> **YOUR OBJECTIVE**: Please repeat the line that has "IC3 pin VIN: VIN -> none" and all lines after it, exactly as they appear, through the end of the entries.

> **Detected change data**:
=====

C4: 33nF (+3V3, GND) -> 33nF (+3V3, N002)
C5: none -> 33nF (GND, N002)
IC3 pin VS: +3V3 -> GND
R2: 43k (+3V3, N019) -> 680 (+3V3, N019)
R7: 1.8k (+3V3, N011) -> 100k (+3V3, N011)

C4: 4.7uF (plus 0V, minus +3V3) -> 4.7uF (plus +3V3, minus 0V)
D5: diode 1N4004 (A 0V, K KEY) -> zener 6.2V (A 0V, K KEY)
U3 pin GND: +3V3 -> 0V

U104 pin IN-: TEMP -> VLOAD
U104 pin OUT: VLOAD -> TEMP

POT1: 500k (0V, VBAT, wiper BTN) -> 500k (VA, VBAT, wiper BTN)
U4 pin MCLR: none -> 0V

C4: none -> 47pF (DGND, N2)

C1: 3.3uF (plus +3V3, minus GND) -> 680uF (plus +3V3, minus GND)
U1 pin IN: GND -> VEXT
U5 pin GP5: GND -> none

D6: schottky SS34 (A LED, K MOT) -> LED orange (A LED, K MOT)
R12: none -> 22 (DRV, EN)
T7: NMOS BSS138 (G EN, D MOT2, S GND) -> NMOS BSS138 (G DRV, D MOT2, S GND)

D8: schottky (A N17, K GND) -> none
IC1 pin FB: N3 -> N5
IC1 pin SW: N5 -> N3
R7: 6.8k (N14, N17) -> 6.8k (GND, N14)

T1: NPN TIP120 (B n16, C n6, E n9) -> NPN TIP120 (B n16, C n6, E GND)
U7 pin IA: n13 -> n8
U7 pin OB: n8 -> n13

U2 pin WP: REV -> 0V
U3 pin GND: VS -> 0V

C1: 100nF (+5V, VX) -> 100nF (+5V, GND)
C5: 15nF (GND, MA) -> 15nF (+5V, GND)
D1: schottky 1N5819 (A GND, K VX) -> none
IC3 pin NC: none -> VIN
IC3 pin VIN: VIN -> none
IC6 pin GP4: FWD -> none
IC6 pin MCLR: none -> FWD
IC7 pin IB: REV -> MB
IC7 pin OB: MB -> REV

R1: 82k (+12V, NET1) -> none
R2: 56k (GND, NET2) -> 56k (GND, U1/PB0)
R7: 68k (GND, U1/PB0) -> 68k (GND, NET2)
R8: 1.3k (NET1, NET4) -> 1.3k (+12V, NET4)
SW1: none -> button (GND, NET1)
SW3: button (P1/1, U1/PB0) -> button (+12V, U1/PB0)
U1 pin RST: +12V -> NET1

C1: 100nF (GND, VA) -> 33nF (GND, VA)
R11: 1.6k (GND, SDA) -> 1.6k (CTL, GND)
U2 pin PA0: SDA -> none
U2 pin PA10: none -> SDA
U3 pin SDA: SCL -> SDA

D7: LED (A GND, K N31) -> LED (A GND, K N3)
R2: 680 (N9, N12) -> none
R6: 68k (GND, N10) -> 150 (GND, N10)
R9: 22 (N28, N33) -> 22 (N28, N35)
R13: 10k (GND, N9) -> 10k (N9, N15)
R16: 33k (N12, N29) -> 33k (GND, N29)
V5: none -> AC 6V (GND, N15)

=====

> **REPLY TO THE EXERCISE**:
IC3 pin VIN: VIN -> none
IC6 pin GP4: FWD -> none
IC6 pin MCLR: none -> FWD
IC7 pin IB: REV -> MB
IC7 pin OB: MB -> REV

R1: 82k (+12V, NET1) -> none
R2: 56k (GND, NET2) -> 56k (GND, U1/PB0)
R7: 68k (GND, U1/PB0) -> 68k (GND, NET2)
R8: 1.3k (NET1, NET4) -> 1.3k (+12V, NET4)
SW1: none -> button (GND, NET1)
SW3: button (P1/1, U1/PB0) -> button (+12V, U1/PB0)
U1 pin RST: +12V -> NET1

C1: 100nF (GND, VA) -> 33nF (GND, VA)
R11: 1.6k (GND, SDA) -> 1.6k (CTL, GND)
U2 pin PA0: SDA -> none
U2 pin PA10: none -> SDA
U3 pin SDA: SCL -> SDA

D7: LED (A GND, K N31) -> LED (A GND, K N3)
R2: 680 (N9, N12) -> none
R6: 68k (GND, N10) -> 150 (GND, N10)
R9: 22 (N28, N33) -> 22 (N28, N35)
R13: 10k (GND, N9) -> 10k (N9, N15)
R16: 33k (N12, N29) -> 33k (GND, N29)
V5: none -> AC 6V (GND, N15)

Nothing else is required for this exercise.